Task objective:
Reproduce the rows below verbatim, from the row containing "wheeled [183, 703]" through the row containing "Manuela (85, 687)", both included, and nothing else.

Records provided:

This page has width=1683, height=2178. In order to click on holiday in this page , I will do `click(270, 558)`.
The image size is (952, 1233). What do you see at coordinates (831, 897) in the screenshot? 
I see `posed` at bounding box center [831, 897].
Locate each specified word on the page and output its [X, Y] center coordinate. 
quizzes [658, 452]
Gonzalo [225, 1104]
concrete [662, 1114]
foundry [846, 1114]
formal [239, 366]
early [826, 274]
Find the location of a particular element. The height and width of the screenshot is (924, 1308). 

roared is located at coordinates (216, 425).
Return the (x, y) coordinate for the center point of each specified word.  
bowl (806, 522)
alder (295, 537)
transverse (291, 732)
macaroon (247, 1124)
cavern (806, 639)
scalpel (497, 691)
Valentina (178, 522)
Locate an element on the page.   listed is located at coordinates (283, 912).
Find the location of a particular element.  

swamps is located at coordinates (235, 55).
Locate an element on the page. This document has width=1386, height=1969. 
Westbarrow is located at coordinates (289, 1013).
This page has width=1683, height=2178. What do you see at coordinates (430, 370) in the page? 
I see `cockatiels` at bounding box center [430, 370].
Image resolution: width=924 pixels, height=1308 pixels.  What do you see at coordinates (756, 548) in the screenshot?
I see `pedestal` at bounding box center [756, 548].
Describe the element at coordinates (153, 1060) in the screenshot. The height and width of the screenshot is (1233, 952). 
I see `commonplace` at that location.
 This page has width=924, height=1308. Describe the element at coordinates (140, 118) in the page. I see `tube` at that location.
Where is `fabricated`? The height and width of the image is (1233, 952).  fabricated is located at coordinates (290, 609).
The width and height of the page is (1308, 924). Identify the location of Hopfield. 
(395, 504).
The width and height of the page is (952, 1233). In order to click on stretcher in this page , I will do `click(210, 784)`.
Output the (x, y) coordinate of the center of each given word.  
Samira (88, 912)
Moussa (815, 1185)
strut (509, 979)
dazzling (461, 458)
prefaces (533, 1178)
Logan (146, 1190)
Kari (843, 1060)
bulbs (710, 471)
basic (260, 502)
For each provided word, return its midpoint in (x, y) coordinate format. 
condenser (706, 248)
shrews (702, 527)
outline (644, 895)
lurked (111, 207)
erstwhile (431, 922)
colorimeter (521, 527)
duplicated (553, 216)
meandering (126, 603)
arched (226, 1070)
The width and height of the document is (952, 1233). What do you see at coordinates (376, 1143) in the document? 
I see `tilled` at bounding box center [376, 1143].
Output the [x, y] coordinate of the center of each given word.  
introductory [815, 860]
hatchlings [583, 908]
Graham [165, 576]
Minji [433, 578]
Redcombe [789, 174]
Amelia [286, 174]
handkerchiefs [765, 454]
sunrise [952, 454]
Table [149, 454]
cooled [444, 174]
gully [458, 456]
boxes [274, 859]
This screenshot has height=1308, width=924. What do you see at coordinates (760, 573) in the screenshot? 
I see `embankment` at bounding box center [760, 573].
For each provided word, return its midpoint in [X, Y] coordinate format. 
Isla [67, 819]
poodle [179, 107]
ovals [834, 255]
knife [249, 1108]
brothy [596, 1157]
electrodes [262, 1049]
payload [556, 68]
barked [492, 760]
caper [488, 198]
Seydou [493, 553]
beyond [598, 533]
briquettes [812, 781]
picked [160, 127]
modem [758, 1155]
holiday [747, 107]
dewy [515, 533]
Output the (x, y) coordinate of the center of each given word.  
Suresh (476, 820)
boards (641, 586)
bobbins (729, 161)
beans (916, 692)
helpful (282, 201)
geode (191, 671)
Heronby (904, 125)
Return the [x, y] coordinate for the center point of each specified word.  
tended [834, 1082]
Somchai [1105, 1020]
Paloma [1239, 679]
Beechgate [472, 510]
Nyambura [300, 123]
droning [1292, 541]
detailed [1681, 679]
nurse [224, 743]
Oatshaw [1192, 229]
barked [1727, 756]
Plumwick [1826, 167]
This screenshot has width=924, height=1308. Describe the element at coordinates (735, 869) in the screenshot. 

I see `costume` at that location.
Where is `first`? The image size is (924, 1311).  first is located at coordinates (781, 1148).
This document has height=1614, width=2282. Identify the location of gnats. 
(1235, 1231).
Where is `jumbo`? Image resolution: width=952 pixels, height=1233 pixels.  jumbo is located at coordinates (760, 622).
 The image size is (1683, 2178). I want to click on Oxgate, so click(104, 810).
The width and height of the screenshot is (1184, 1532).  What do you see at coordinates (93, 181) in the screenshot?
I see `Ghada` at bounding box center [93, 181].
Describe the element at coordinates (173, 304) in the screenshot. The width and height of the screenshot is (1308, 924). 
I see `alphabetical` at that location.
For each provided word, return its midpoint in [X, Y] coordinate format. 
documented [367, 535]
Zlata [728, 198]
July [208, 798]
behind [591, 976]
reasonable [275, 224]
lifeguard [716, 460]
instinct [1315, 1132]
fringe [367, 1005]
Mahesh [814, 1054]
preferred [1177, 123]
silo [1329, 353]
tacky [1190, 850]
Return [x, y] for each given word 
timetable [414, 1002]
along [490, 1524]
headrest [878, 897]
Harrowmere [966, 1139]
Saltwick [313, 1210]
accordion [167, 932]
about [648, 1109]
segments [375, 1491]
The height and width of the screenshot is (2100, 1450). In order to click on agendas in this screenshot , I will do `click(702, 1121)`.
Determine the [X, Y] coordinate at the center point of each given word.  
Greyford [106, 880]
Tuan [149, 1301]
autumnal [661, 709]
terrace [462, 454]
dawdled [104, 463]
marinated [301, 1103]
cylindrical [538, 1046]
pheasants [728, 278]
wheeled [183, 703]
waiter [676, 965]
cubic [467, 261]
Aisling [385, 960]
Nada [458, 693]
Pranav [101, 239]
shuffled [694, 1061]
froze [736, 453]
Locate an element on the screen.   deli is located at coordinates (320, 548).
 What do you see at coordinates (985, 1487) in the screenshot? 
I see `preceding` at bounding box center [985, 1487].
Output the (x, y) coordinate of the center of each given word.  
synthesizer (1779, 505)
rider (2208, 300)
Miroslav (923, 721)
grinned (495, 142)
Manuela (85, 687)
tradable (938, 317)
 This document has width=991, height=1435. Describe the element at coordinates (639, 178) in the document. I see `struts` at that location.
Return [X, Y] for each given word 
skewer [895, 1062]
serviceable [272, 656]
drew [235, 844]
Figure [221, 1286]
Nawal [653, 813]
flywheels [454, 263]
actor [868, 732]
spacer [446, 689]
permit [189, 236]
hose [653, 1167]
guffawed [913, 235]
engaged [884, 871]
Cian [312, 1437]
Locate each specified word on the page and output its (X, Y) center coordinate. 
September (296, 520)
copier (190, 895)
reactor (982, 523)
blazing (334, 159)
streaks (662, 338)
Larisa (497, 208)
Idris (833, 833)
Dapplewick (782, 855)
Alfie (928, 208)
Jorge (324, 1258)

Worked answer:
wheeled [183, 703]
waiter [676, 965]
cubic [467, 261]
Aisling [385, 960]
Nada [458, 693]
Pranav [101, 239]
shuffled [694, 1061]
froze [736, 453]
Locate an element on the screen.   deli is located at coordinates (320, 548).
 What do you see at coordinates (985, 1487) in the screenshot? 
I see `preceding` at bounding box center [985, 1487].
Output the (x, y) coordinate of the center of each given word.  
synthesizer (1779, 505)
rider (2208, 300)
Miroslav (923, 721)
grinned (495, 142)
Manuela (85, 687)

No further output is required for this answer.